■ **What to work on**
When you find the line with "red brick H13:J13" among the records below, reproduce it and each line after it exactly, ending with the line with "red brick L8 level 1 -> red brick K6 level 1".

■ **Data excerpts**
————————

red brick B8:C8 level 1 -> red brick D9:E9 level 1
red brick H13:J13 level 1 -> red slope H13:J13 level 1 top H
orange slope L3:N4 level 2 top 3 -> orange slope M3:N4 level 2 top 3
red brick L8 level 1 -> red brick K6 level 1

————————

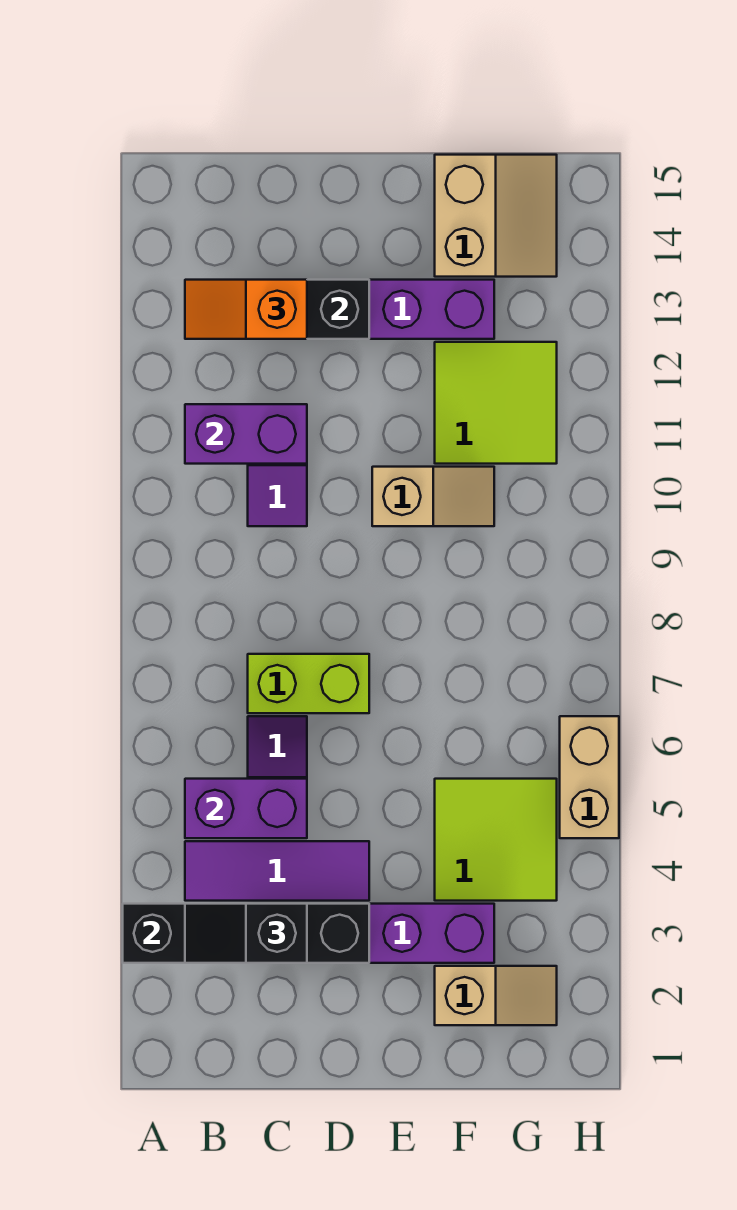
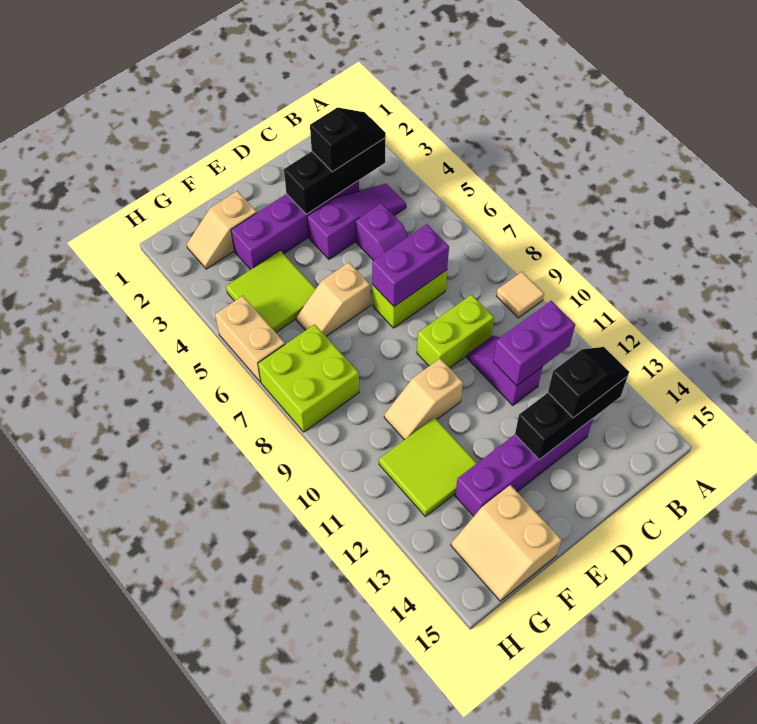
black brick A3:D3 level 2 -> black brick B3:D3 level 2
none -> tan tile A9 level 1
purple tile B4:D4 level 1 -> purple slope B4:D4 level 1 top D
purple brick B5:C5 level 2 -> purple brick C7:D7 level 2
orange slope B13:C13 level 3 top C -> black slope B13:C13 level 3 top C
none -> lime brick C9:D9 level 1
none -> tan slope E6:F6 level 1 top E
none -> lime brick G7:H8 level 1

————————

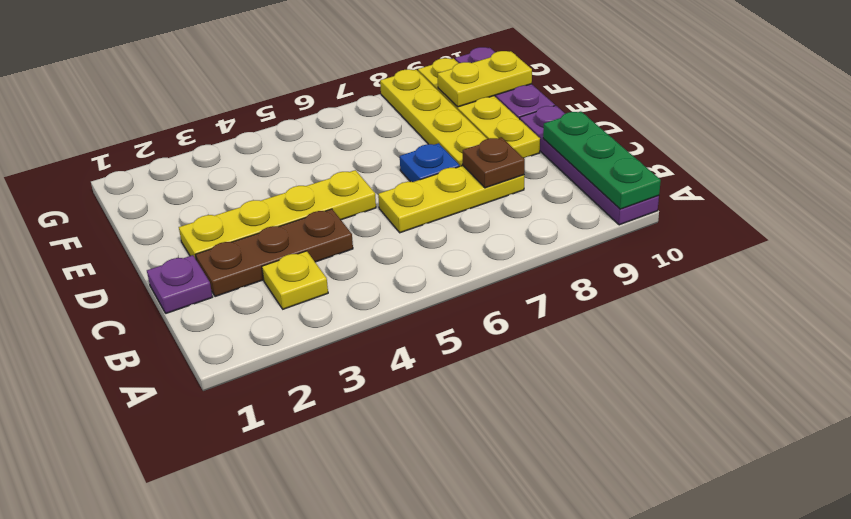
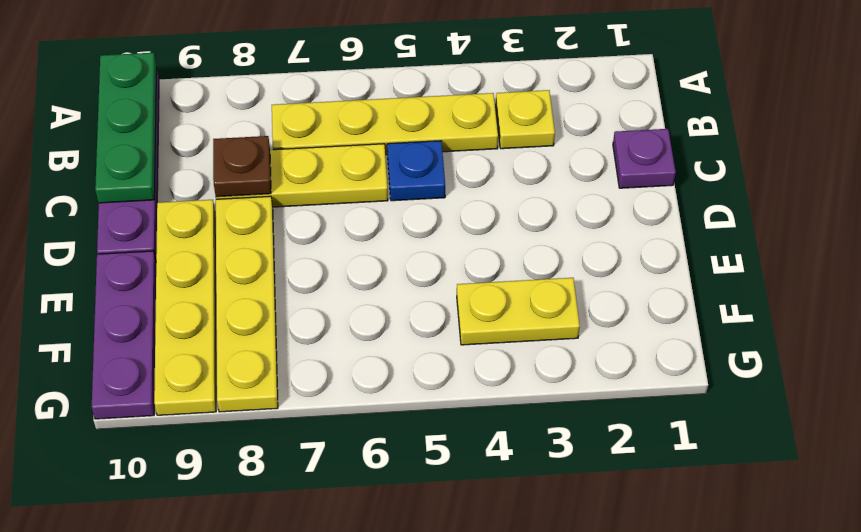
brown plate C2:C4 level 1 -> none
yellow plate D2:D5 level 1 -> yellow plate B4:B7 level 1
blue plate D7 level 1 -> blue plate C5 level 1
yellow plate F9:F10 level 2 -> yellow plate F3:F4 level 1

————————

■ **Response to this exercise**
red brick H13:J13 level 1 -> red slope H13:J13 level 1 top H
orange slope L3:N4 level 2 top 3 -> orange slope M3:N4 level 2 top 3
red brick L8 level 1 -> red brick K6 level 1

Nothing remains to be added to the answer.